═════ SOURCE INFORMATION
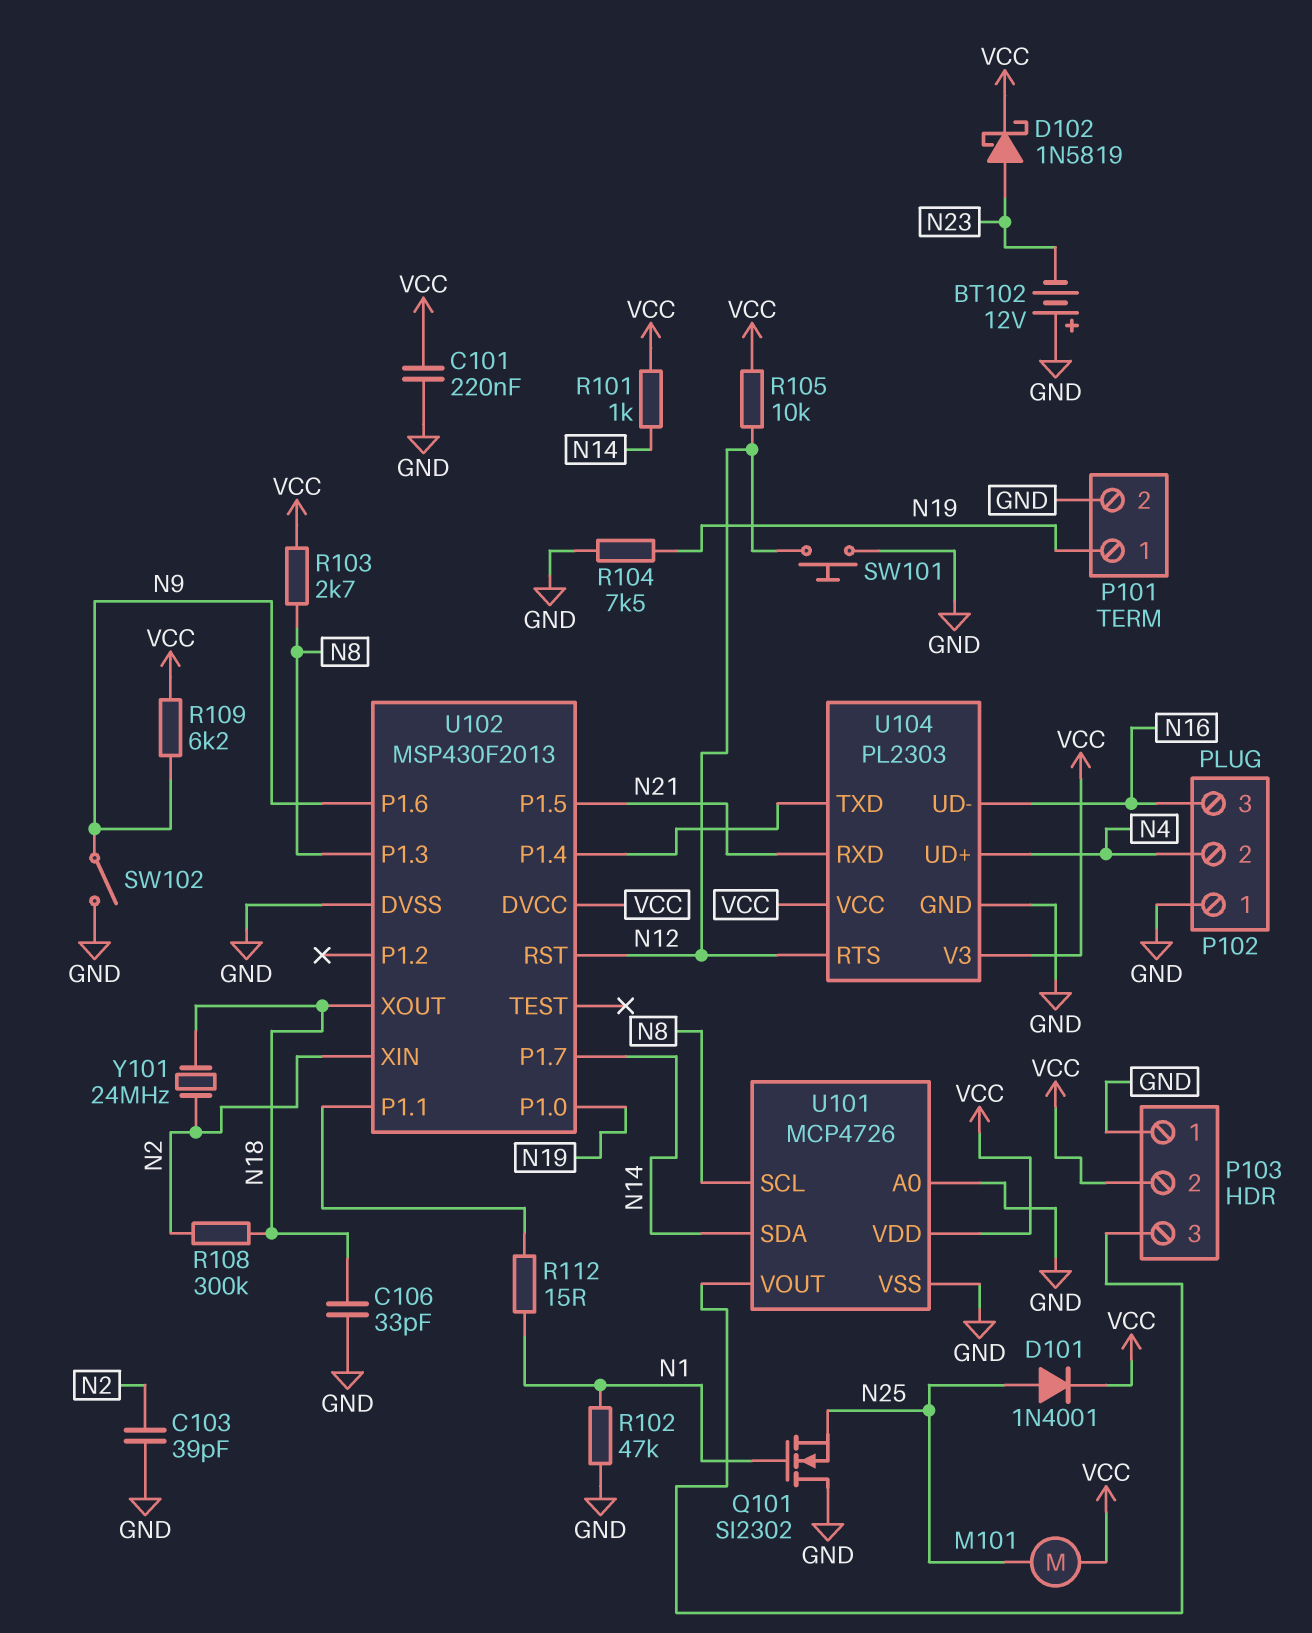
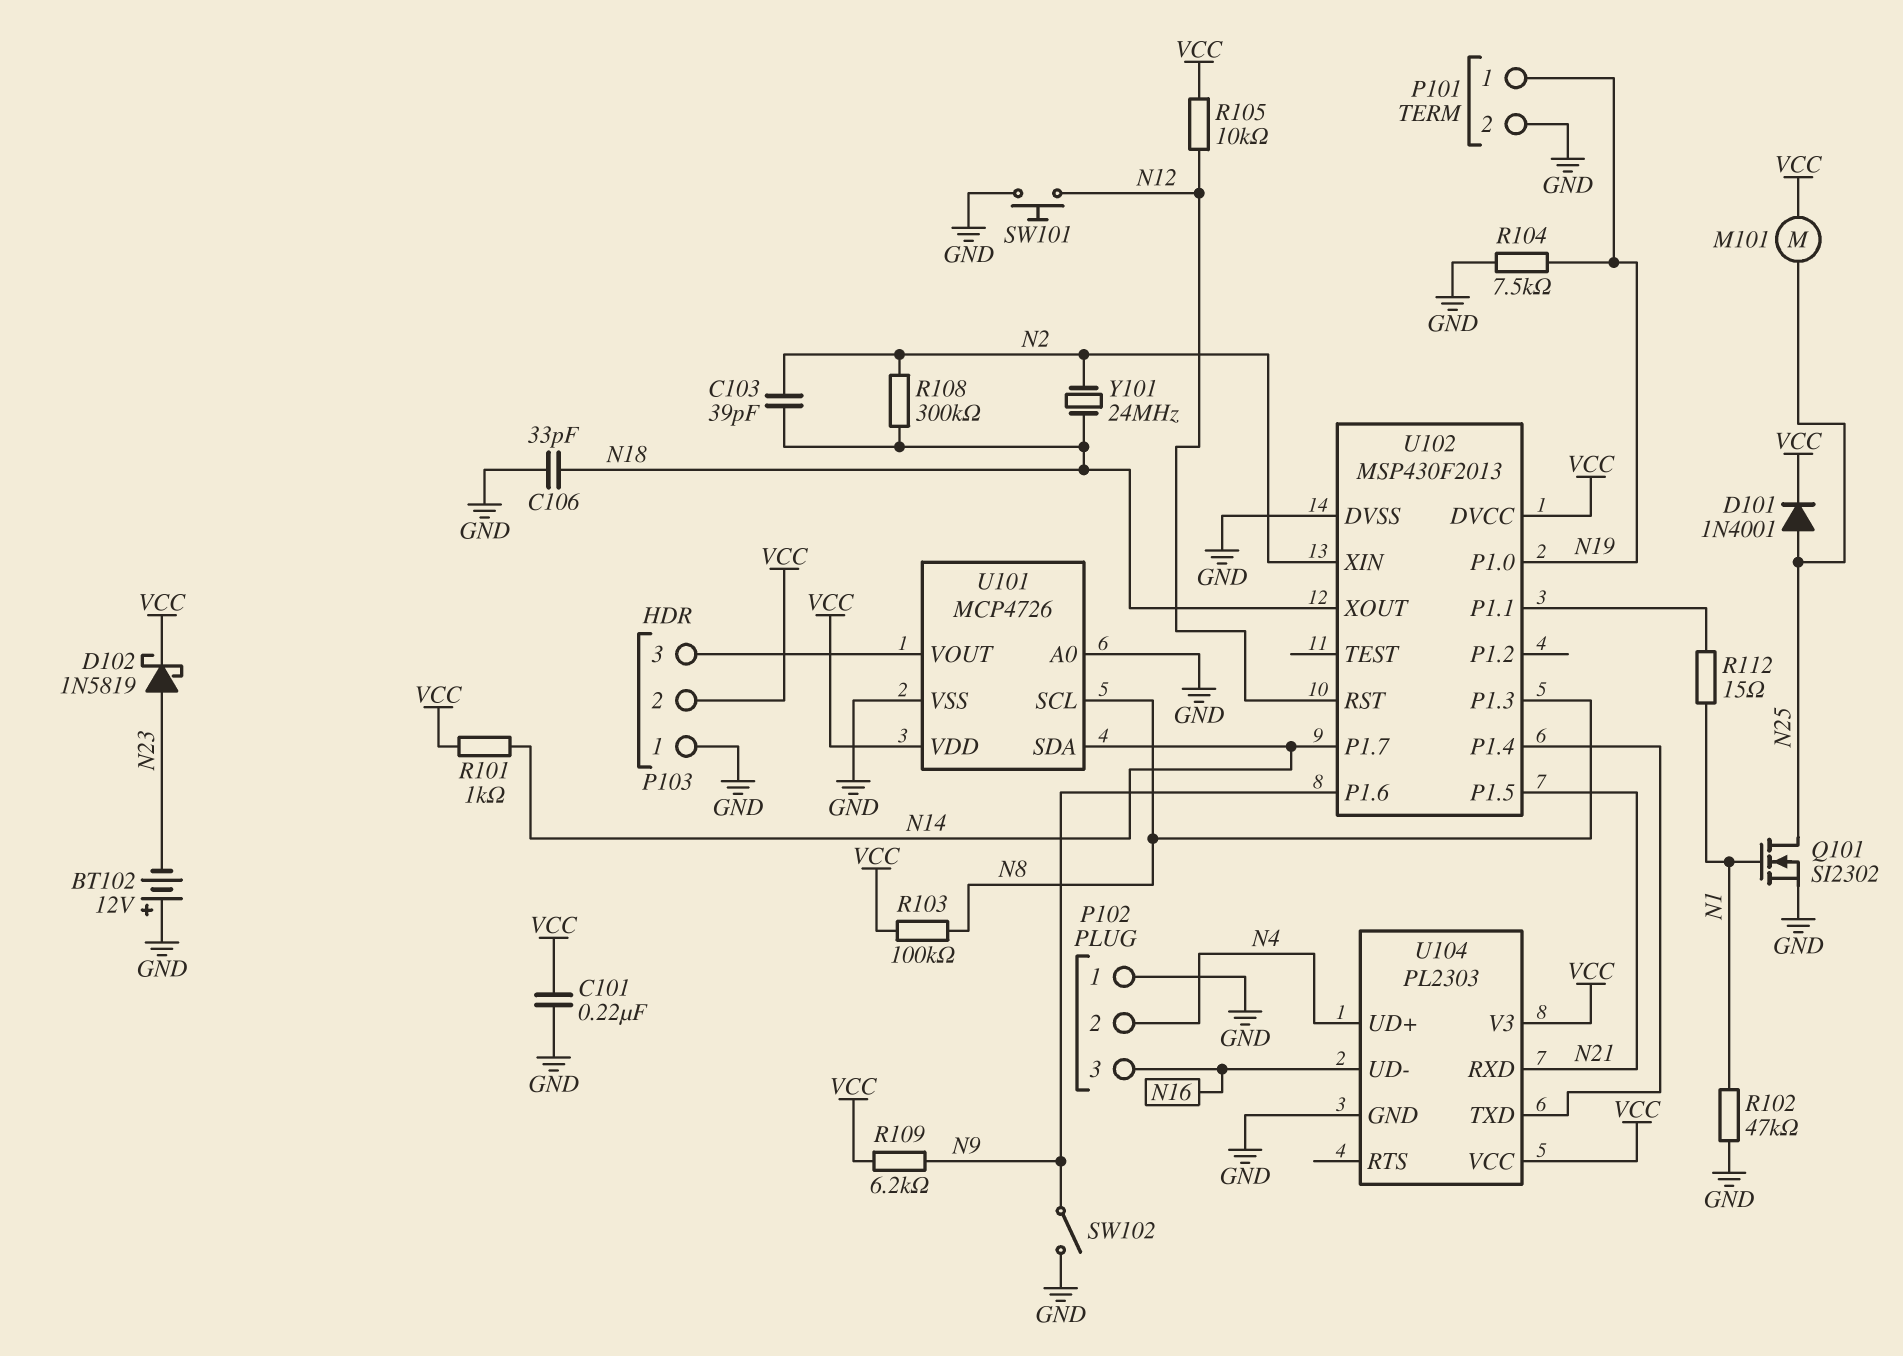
C103: 39pF (GND, N2) -> 39pF (N2, N18)
Q101: NMOS SI2302 (G N1, D GND, S N25) -> NMOS SI2302 (G N1, D N25, S GND)
R103: 2.7k (N8, VCC) -> 100k (N8, VCC)
U104 pin RTS: N12 -> none

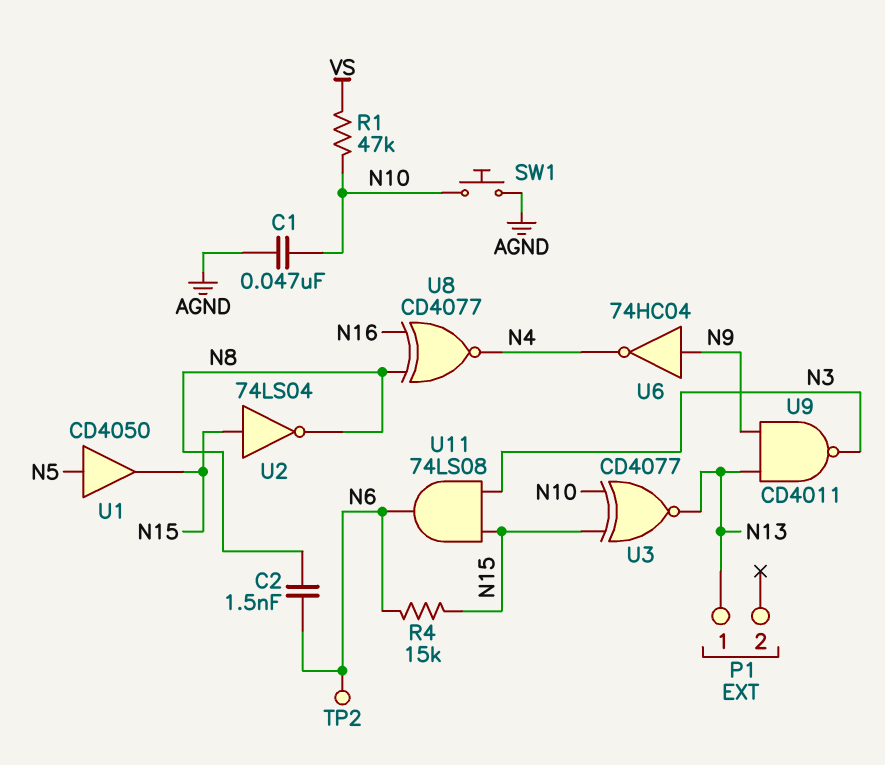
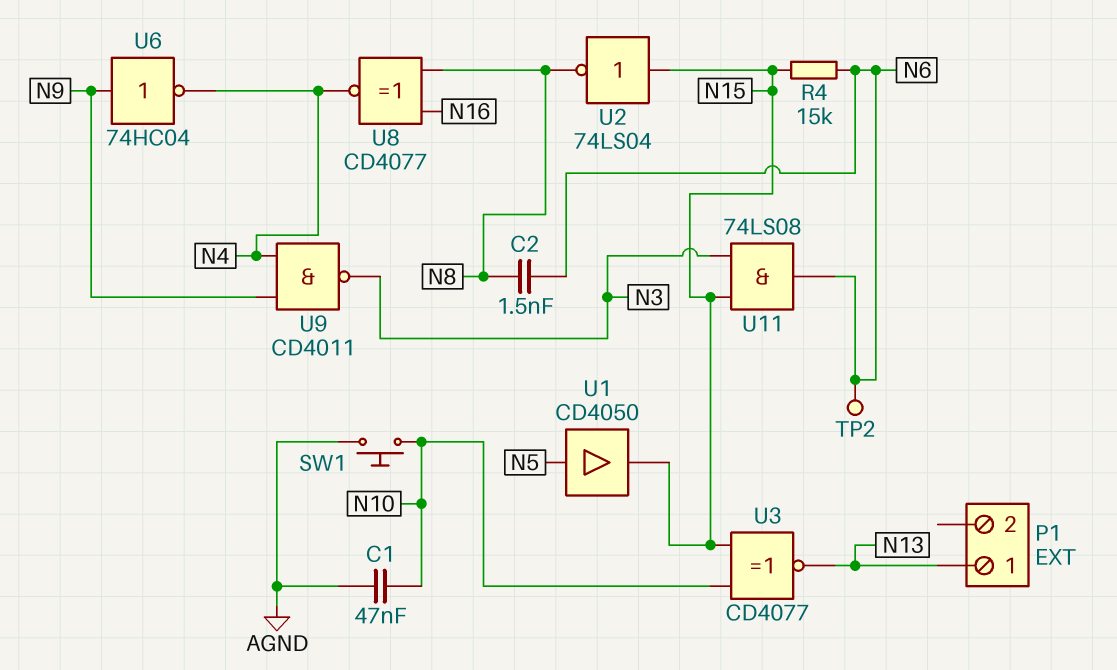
R1: 47k (N10, VS) -> none
U9: NAND CD4011 (in N9, in N13, out N3) -> NAND CD4011 (in N4, in N9, out N3)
══════════
§ EXERCISE DETAILS
Copy whichever lines in the listing above contain the word "none".

§ THE COMPLETED TASK
U104 pin RTS: N12 -> none
R1: 47k (N10, VS) -> none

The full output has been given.